Brief: Would you return the lines between the one holding "white slope F6:G7" and the one holding "lime brick H1:I2", inclusive, and only those, exactly as they stand in the listing below?

Material to process:
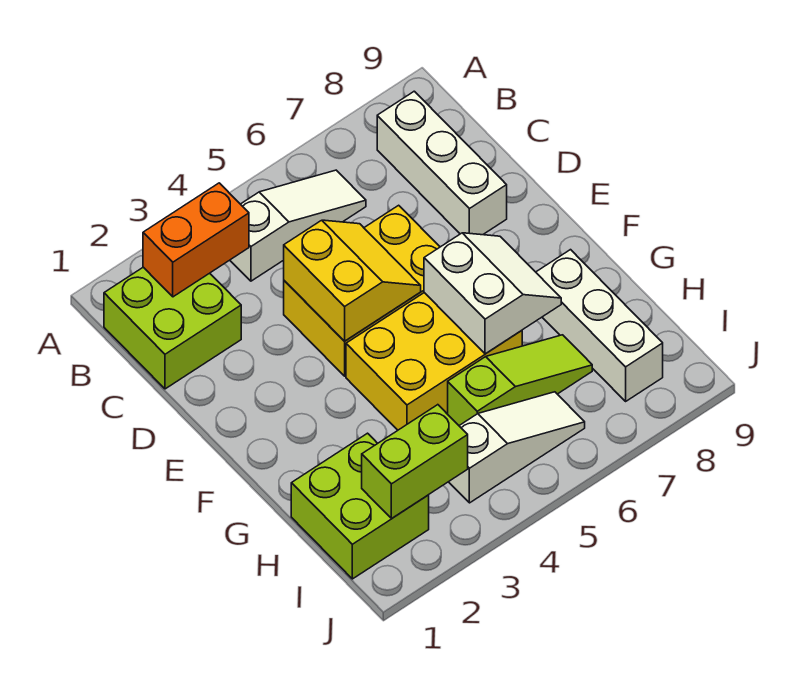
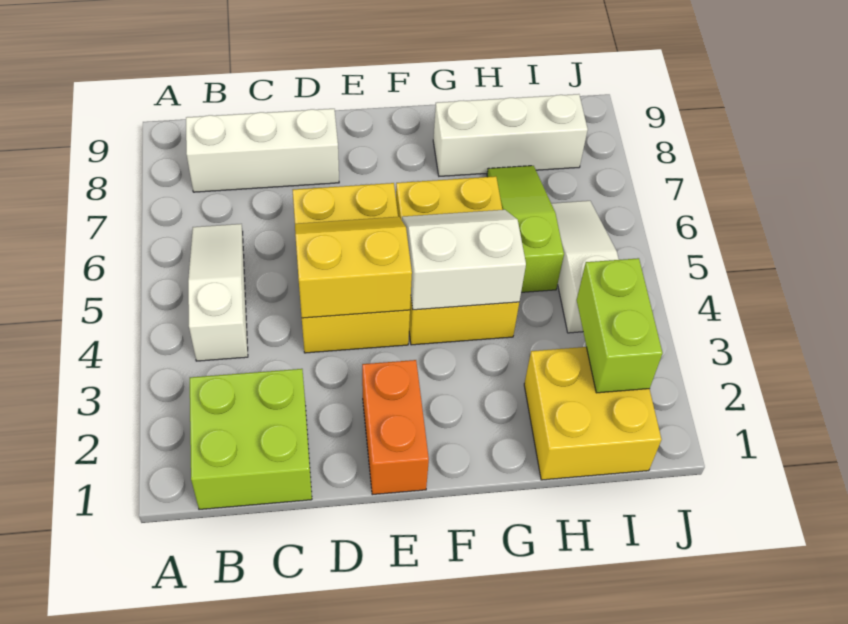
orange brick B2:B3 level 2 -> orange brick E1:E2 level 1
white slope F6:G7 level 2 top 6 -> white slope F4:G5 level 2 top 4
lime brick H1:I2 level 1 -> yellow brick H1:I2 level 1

...

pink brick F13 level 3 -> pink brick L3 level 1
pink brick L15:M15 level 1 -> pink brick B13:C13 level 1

...

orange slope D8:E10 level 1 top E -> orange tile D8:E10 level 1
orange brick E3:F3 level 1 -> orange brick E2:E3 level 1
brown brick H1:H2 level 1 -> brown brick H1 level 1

Task result:
white slope F6:G7 level 2 top 6 -> white slope F4:G5 level 2 top 4
lime brick H1:I2 level 1 -> yellow brick H1:I2 level 1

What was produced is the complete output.